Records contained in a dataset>
==========
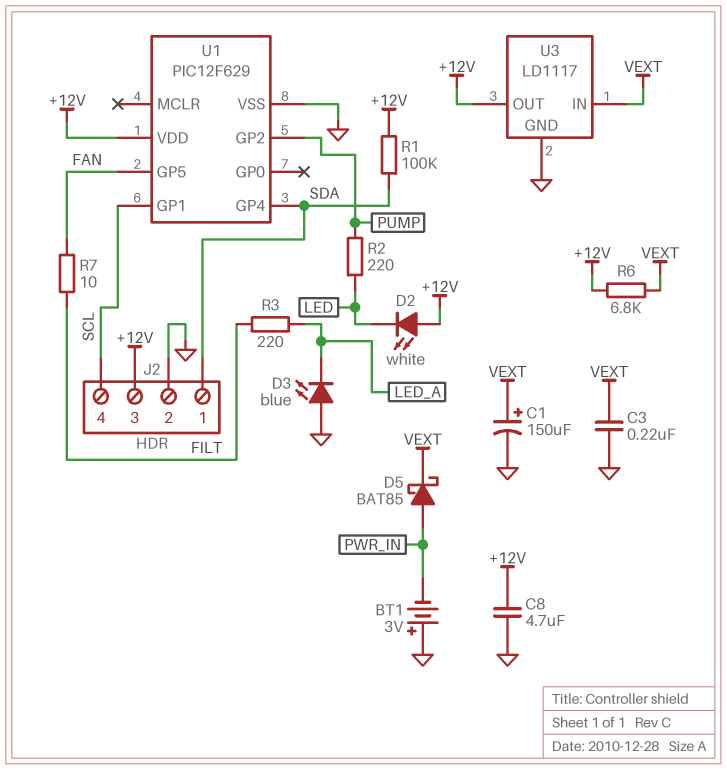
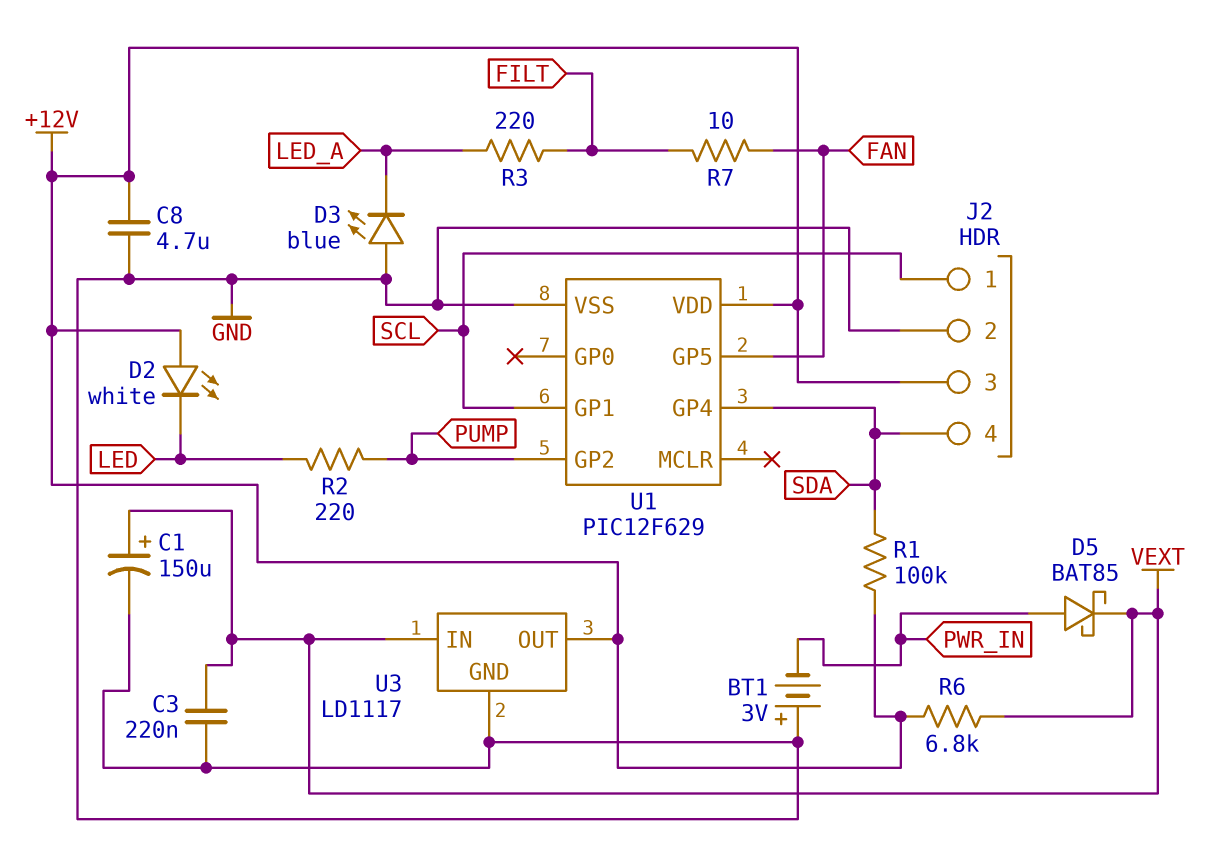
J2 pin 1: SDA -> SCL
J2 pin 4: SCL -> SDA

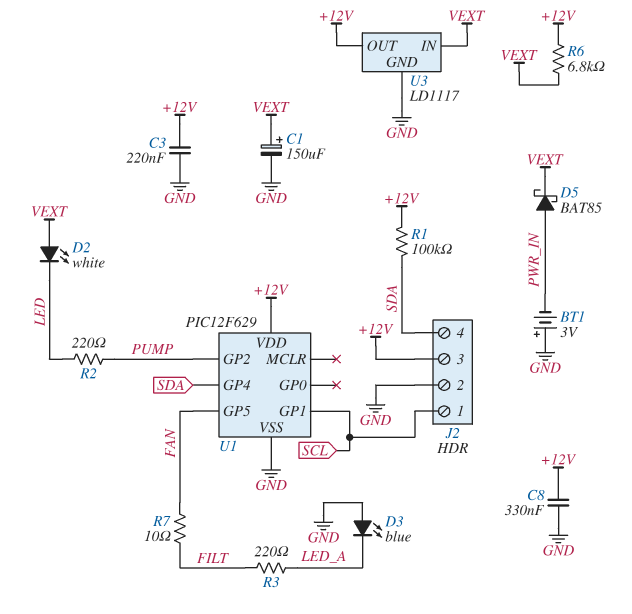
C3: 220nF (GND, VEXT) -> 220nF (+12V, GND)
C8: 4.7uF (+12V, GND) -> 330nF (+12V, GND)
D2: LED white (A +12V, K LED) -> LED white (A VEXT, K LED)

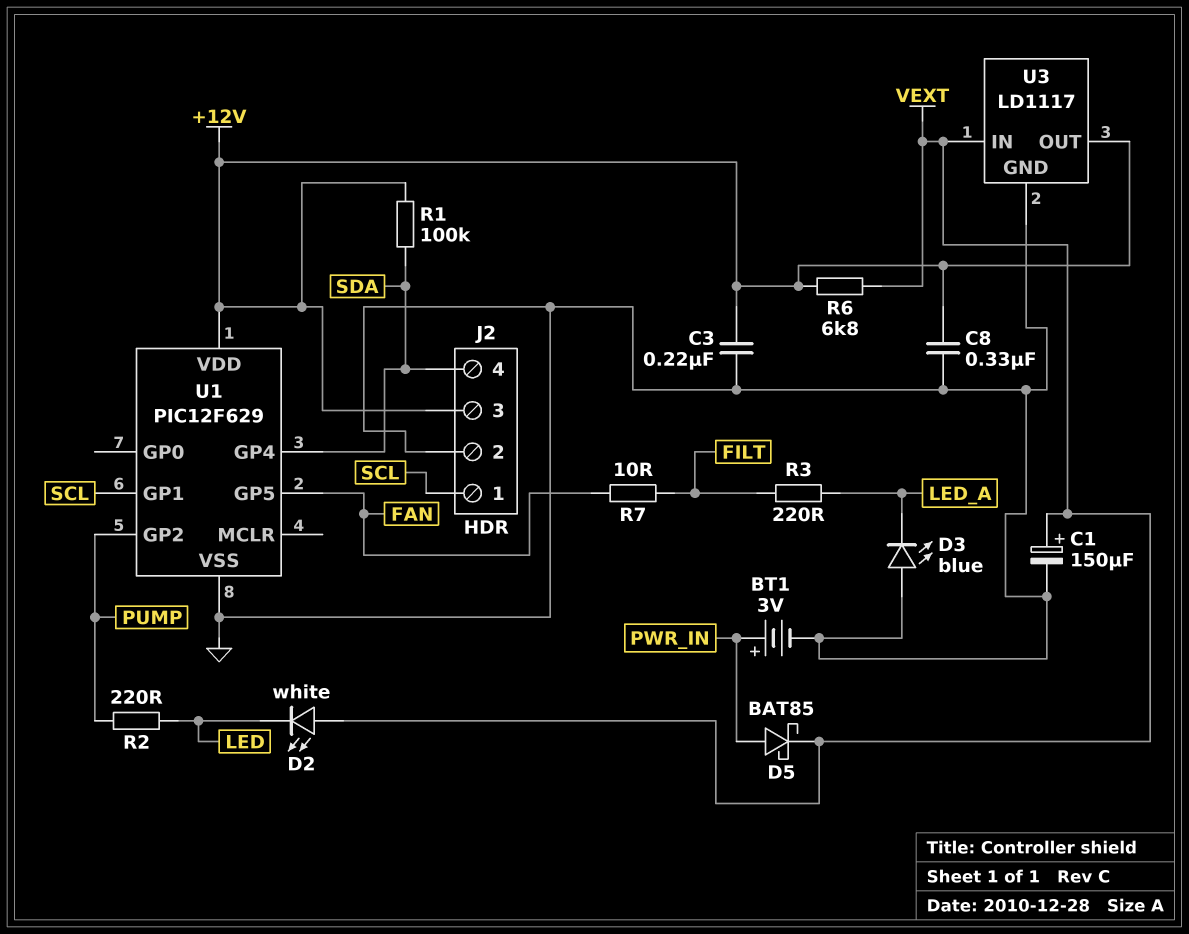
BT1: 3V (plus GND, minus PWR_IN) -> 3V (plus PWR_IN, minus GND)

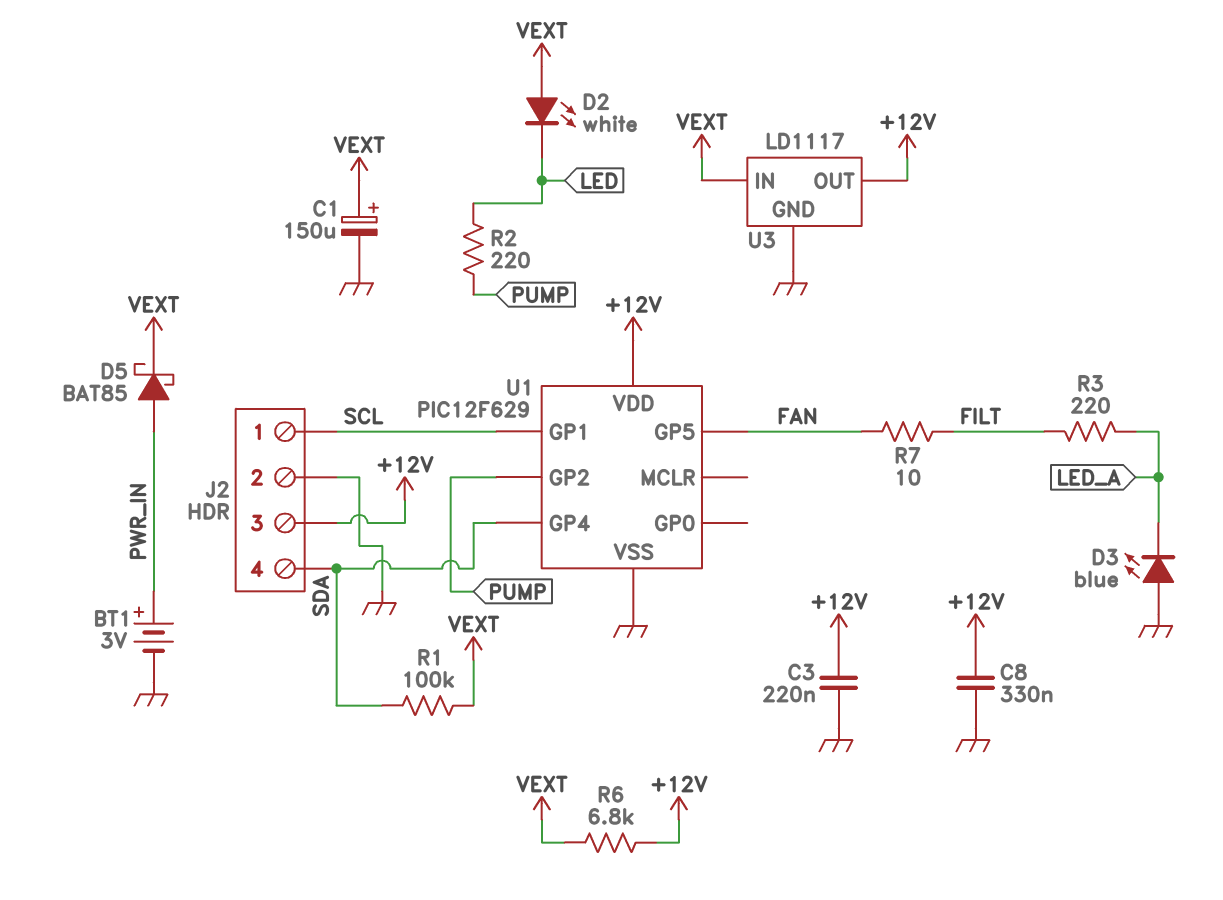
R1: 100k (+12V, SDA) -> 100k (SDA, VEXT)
==========
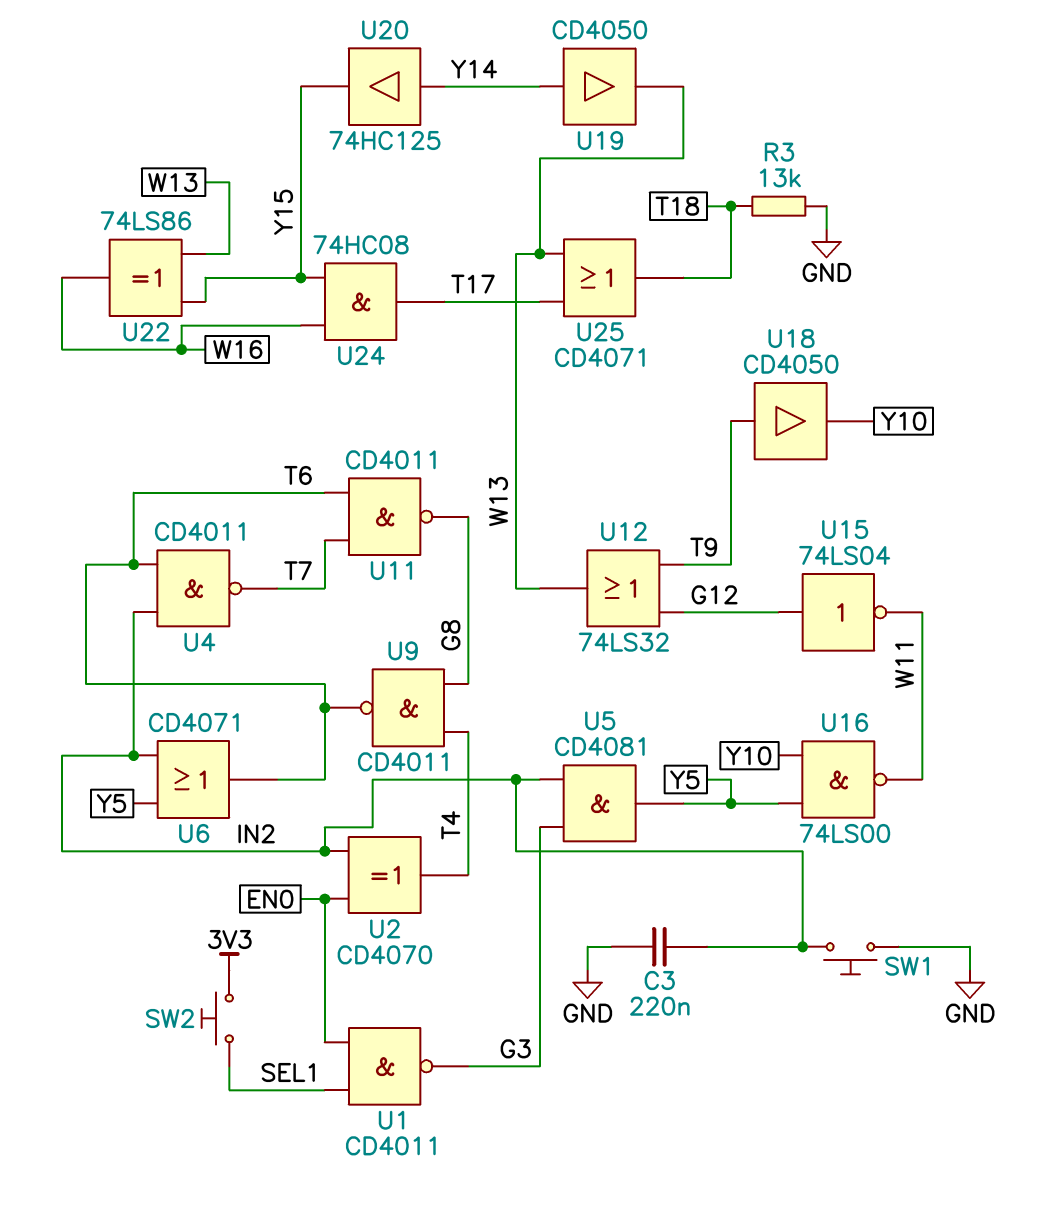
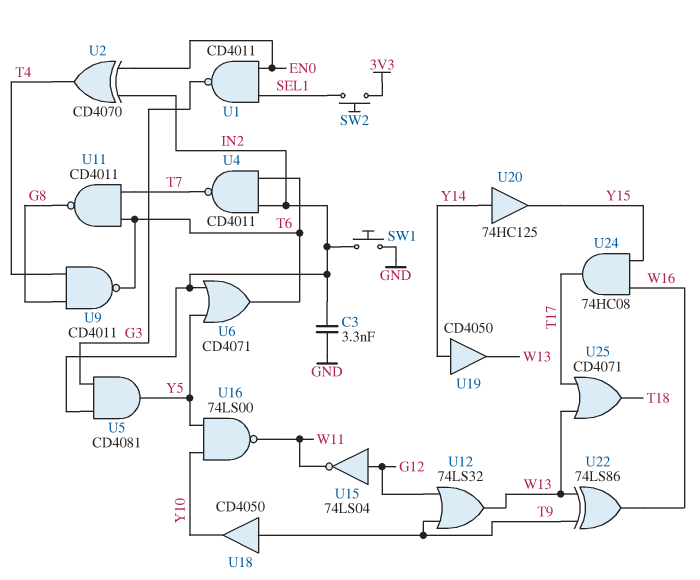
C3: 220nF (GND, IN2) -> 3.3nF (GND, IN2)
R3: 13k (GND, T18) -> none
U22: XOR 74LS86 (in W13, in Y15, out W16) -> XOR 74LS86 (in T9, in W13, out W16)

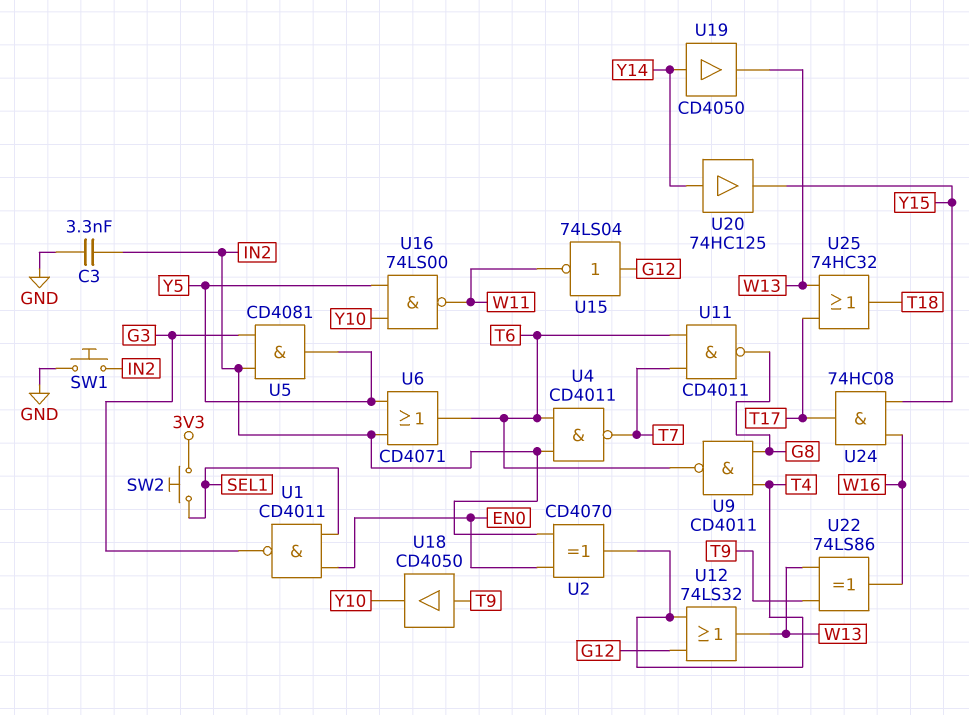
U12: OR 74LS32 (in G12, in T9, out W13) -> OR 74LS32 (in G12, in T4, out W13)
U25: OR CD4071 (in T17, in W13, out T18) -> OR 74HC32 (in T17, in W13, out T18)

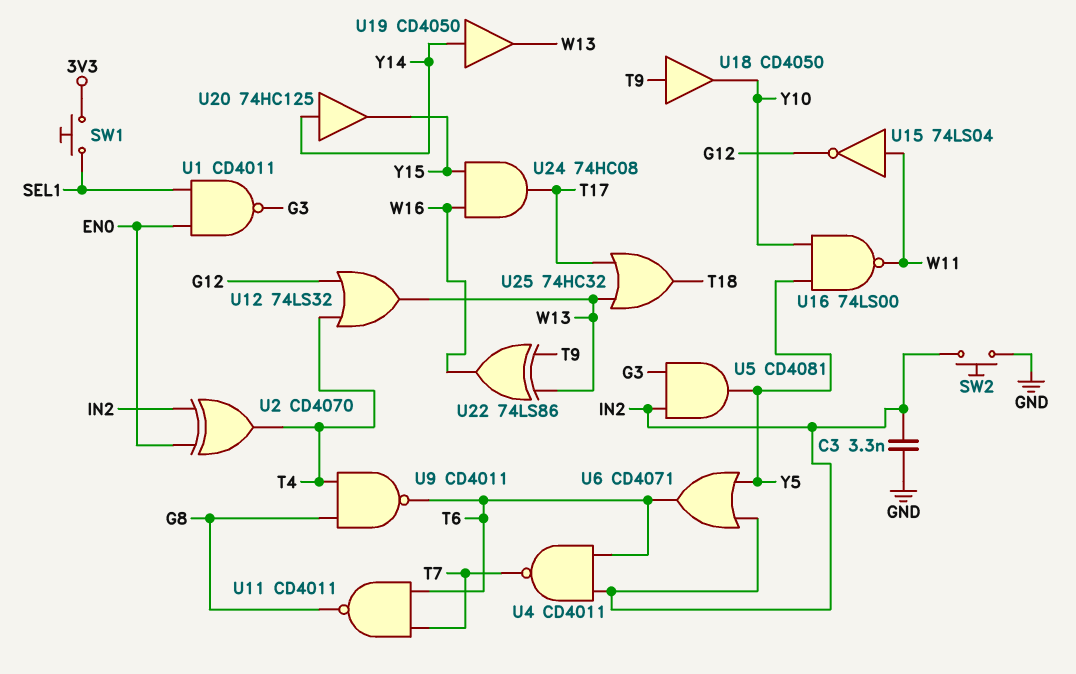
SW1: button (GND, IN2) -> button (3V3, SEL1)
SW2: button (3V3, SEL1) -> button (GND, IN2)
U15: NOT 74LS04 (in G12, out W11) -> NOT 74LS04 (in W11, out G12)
==========
What you have to do> Whenever a line of the data includes the word "VEXT", show that line in full.

Written answer>
C3: 220nF (GND, VEXT) -> 220nF (+12V, GND)
D2: LED white (A +12V, K LED) -> LED white (A VEXT, K LED)
R1: 100k (+12V, SDA) -> 100k (SDA, VEXT)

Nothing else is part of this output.